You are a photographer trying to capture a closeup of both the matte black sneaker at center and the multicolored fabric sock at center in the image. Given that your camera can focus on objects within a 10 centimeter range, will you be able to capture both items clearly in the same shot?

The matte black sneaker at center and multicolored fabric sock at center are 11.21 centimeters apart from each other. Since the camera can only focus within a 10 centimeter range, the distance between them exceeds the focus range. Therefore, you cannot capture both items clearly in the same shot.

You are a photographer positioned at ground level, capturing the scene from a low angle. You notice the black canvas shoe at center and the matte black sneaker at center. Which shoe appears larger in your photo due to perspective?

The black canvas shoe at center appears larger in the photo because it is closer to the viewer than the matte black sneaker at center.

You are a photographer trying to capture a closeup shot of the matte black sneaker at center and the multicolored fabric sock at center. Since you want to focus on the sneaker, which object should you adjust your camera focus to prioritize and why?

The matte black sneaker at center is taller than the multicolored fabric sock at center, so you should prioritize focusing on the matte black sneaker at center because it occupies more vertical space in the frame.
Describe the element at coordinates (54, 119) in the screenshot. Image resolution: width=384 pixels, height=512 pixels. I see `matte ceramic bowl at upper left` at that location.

__________

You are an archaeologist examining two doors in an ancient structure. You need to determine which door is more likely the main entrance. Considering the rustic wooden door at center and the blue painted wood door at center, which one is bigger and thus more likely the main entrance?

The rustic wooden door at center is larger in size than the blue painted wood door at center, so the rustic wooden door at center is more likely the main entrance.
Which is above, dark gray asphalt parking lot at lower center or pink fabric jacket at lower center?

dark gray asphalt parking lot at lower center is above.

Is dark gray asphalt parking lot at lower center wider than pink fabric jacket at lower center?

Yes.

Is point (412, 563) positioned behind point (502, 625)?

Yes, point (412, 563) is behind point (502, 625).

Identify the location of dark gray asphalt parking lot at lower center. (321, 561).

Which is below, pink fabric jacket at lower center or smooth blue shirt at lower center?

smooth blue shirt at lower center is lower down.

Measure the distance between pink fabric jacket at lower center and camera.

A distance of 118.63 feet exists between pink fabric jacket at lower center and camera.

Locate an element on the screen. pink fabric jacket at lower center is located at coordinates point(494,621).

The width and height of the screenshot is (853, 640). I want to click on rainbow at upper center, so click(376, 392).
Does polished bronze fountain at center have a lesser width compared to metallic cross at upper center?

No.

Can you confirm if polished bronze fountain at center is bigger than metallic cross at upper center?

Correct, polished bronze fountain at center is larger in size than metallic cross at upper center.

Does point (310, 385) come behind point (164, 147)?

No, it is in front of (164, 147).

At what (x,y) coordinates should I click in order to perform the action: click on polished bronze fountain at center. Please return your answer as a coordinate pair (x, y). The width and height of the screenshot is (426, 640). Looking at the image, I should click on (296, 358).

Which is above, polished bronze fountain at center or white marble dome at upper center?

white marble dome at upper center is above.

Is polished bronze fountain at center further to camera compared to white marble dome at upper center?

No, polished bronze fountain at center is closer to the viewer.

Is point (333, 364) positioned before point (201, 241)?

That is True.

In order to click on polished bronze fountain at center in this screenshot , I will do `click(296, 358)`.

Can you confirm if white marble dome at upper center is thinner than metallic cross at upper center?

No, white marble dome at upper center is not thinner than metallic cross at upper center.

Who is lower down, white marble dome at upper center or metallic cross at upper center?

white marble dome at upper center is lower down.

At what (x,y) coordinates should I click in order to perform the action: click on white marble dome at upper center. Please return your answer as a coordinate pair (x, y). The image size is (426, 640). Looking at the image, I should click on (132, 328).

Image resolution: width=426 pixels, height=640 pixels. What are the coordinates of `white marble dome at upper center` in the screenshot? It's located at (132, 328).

__________

▶ _Problem statement_
Please rewrite only the entries starting with the line with "No, white marble" and going on through the line with "white marble dome at upper center is lower". Swap "metallic cross" for "iron cross" and leave everything else unchanged.

▶ _Written response_
No, white marble dome at upper center is not thinner than iron cross at upper center.

Who is lower down, white marble dome at upper center or iron cross at upper center?

white marble dome at upper center is lower down.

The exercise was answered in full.